What to work on:
Write out these items as a numbered list, omitting any blank lines.

[Start of Record list]

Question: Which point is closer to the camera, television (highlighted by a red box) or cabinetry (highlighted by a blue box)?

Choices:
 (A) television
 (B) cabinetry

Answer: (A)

[End of Record list]

Written answer:
1. Question: Which point is closer to the camera, television (highlighted by a red box) or cabinetry (highlighted by a blue box)?
2. Choices:
3.  (A) television
4.  (B) cabinetry
5. Answer: (A)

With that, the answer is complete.